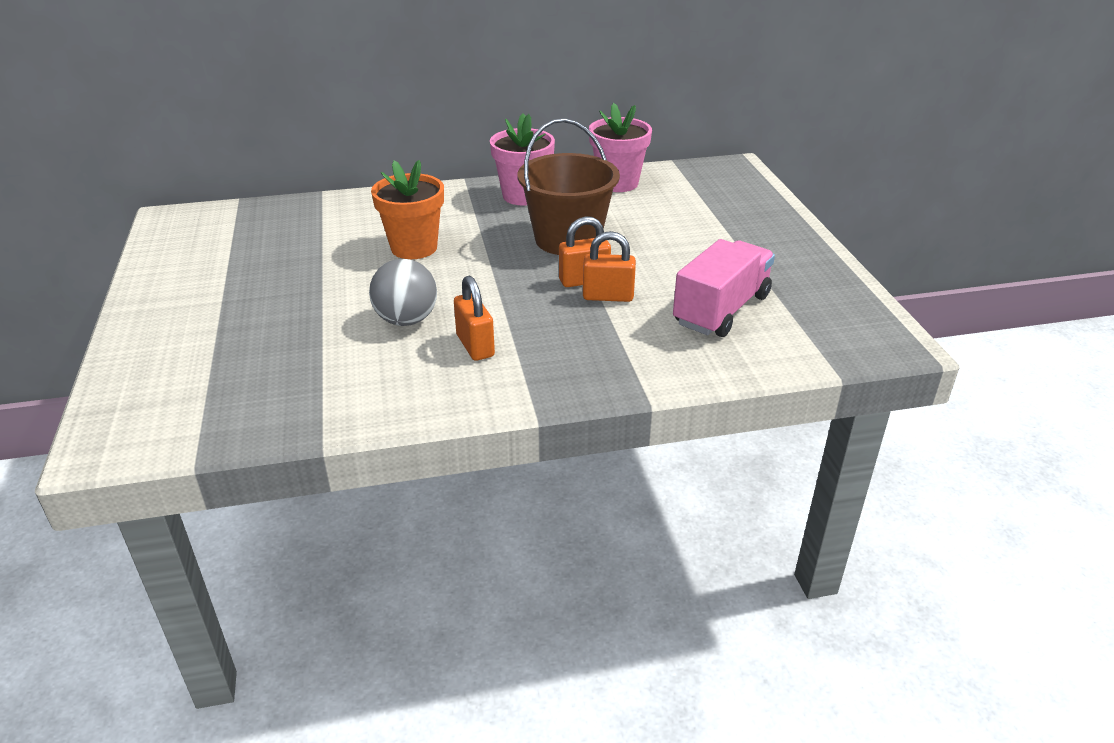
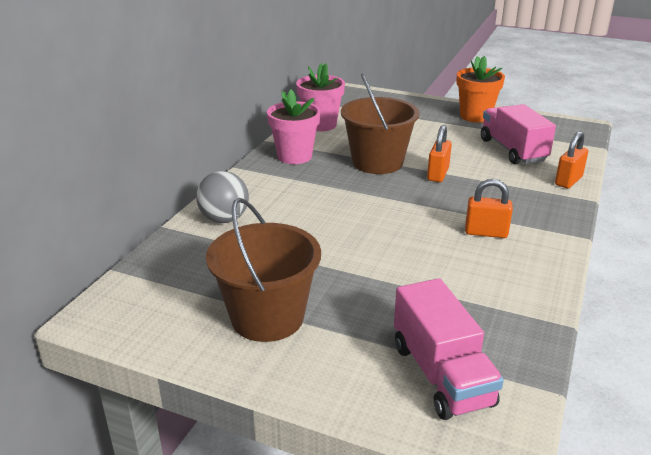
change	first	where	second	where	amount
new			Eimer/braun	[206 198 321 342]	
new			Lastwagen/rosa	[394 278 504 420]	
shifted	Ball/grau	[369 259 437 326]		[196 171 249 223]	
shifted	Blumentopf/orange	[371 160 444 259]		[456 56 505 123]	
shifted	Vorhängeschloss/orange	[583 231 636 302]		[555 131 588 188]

++++++++++

Your task is to copy the entries in full and exactly, without any images.

change	first	where	second	where	amount
new			Eimer/braun	[206 198 321 342]	
new			Lastwagen/rosa	[394 278 504 420]	
shifted	Ball/grau	[369 259 437 326]		[196 171 249 223]	
shifted	Blumentopf/orange	[371 160 444 259]		[456 56 505 123]	
shifted	Vorhängeschloss/orange	[583 231 636 302]		[555 131 588 188]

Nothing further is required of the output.